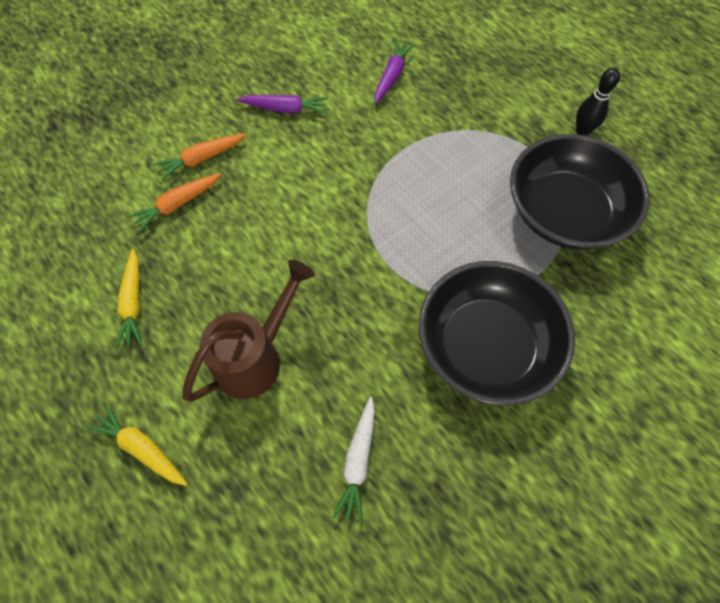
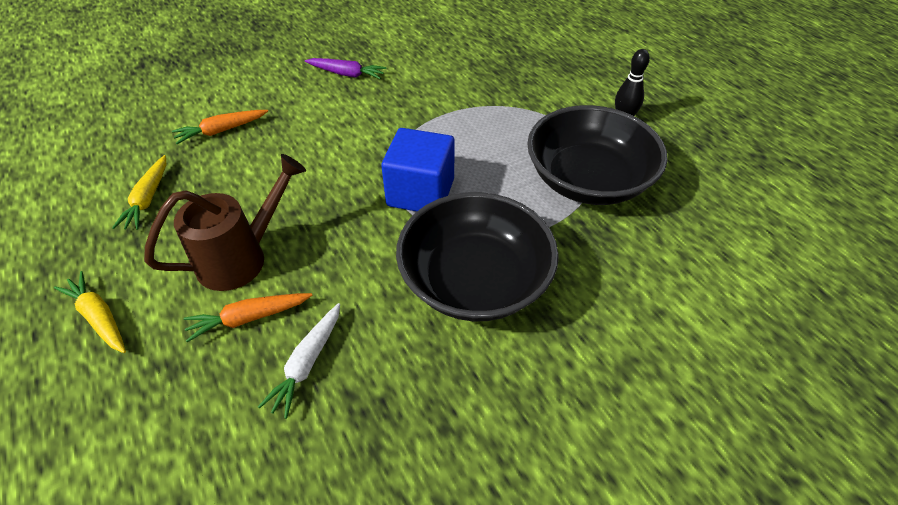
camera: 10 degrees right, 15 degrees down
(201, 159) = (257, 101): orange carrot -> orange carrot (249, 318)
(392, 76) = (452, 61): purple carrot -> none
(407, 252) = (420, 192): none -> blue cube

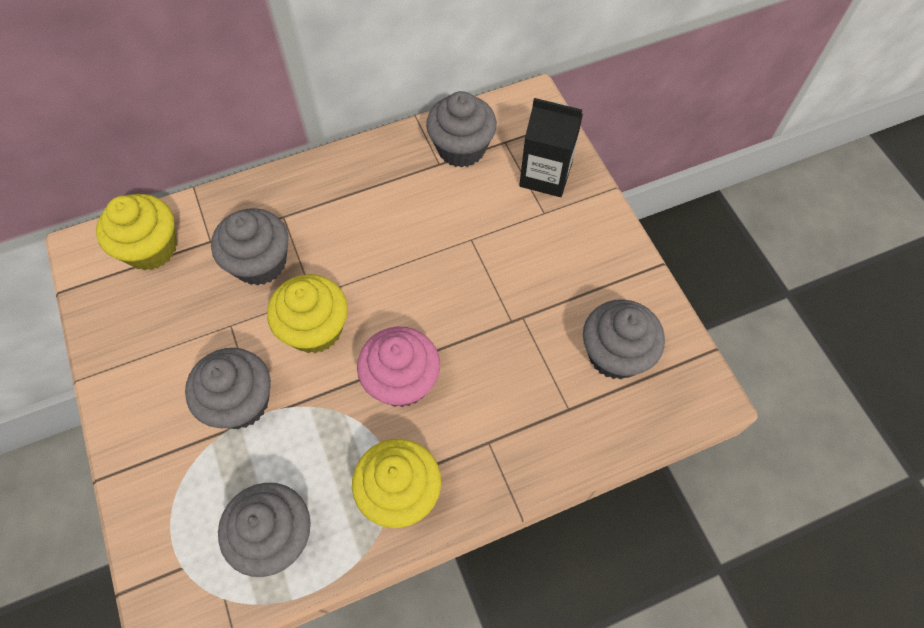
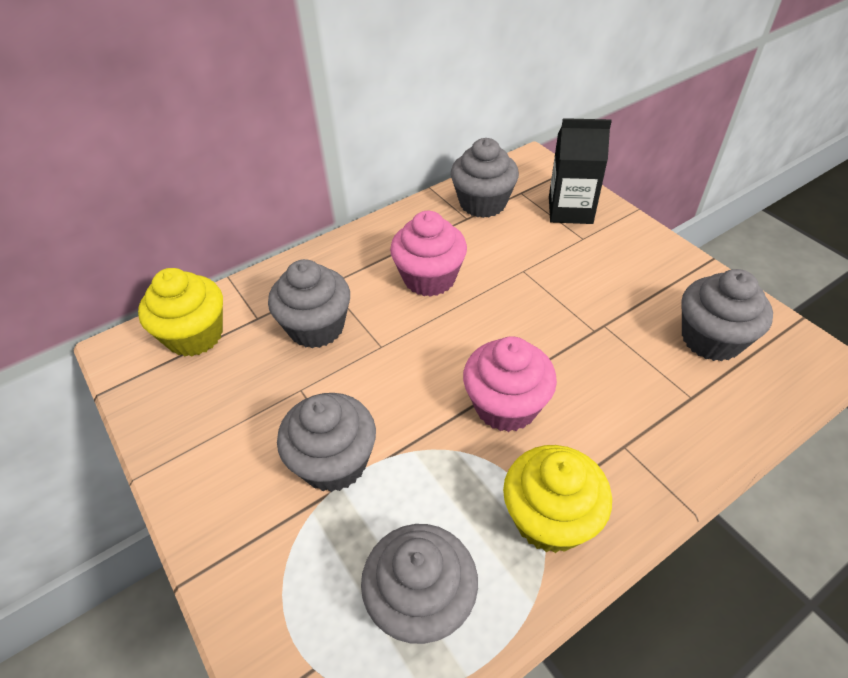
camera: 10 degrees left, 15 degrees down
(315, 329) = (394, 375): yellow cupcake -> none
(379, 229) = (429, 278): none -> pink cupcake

__________________________________________________

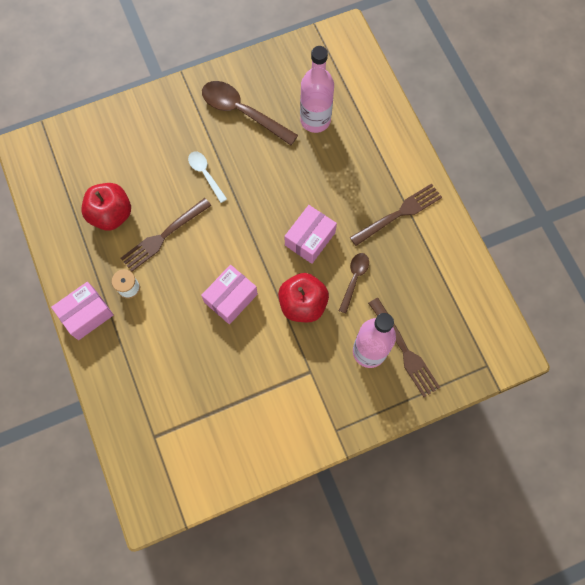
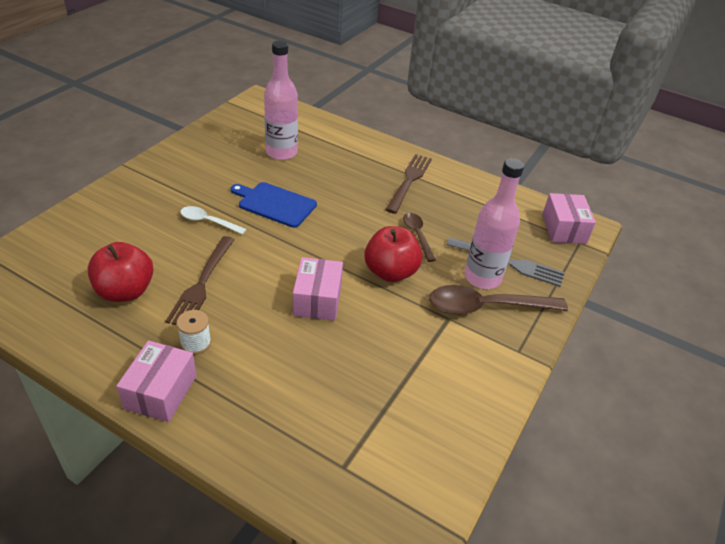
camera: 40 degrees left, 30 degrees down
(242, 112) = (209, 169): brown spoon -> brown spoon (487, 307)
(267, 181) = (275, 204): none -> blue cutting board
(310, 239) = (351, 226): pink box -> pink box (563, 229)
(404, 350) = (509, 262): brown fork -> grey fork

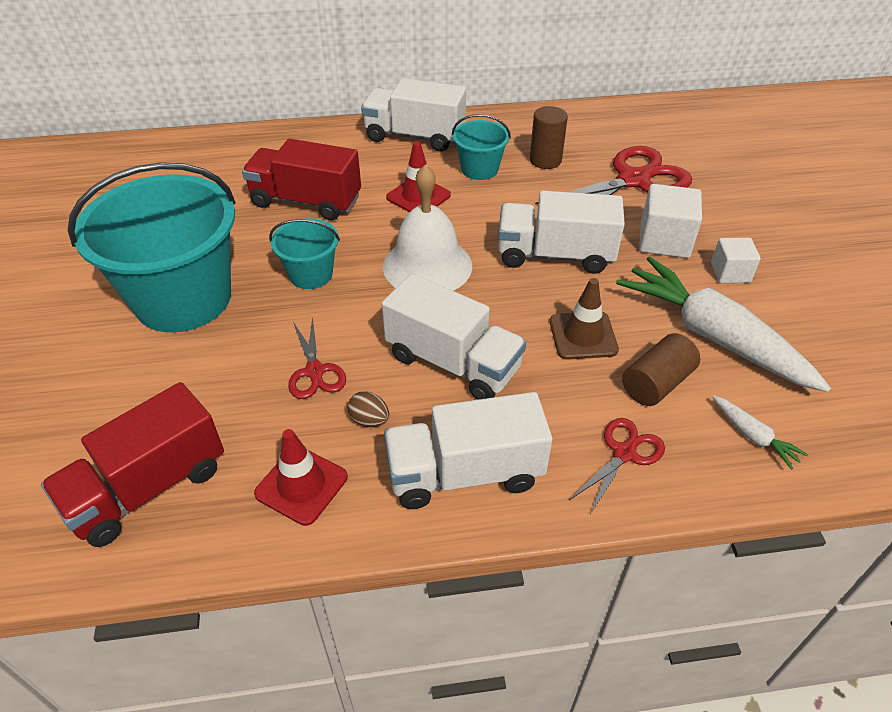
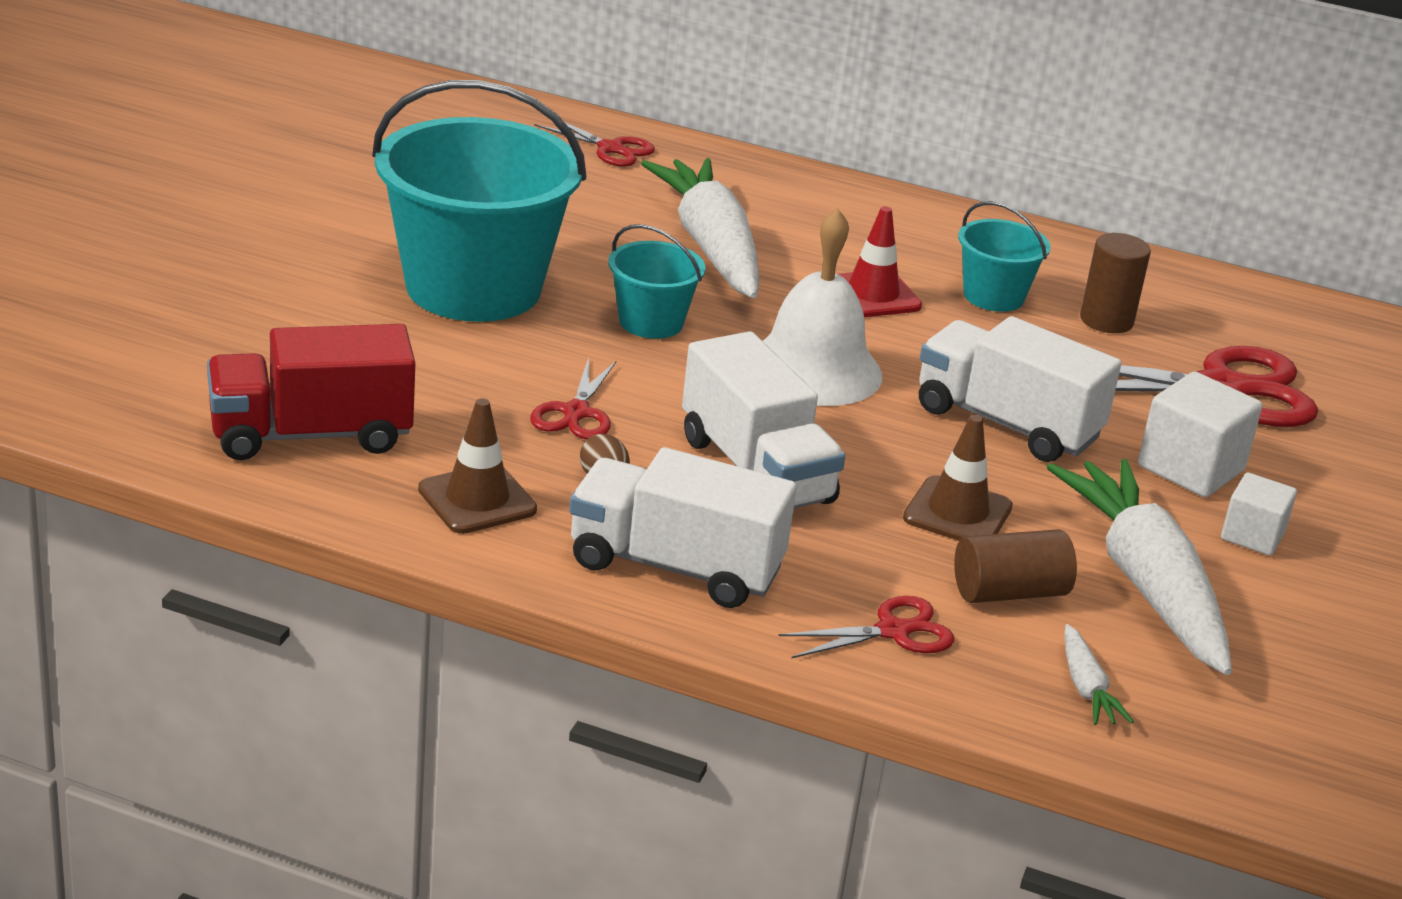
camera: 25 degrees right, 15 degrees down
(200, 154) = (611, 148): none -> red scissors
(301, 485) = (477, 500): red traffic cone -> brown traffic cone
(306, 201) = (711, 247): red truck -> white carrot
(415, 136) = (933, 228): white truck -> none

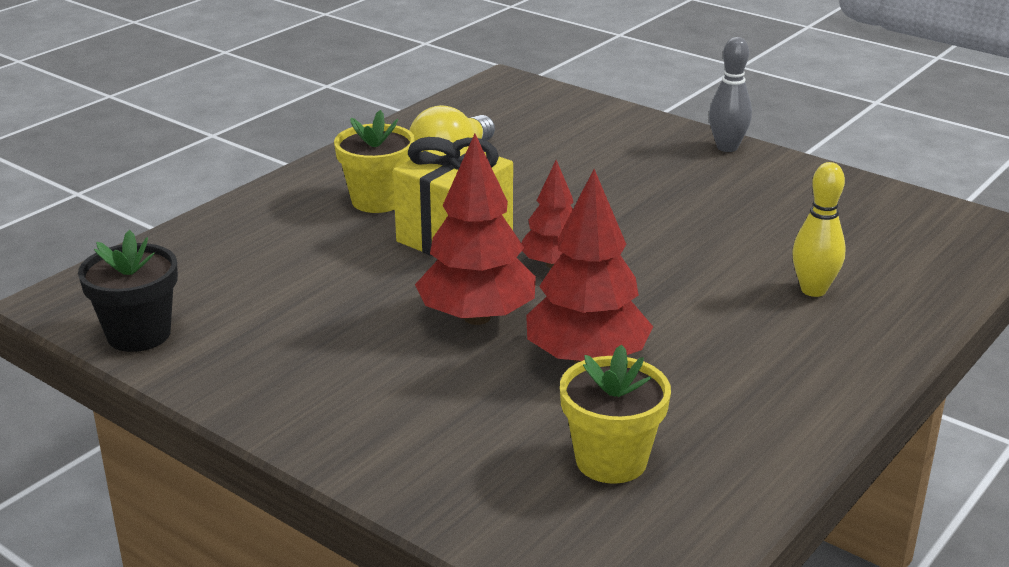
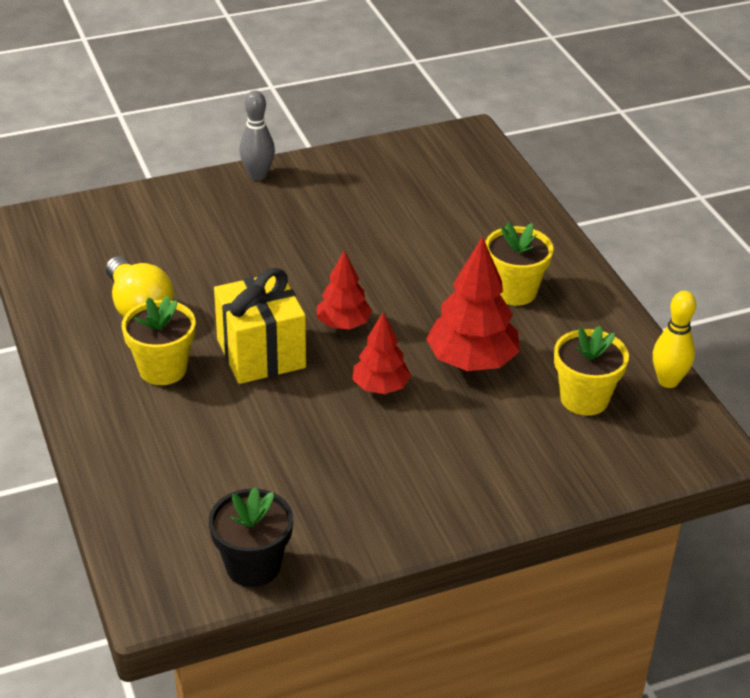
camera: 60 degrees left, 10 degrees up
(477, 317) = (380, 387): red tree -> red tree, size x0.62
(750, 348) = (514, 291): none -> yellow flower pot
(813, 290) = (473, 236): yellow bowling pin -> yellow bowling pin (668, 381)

__________________________________________________

• [Your task] Copy, from the data above, every line where the word "cupcake" appears.

• [Result for this task]
(315, 329) = (394, 375): yellow cupcake -> none
(379, 229) = (429, 278): none -> pink cupcake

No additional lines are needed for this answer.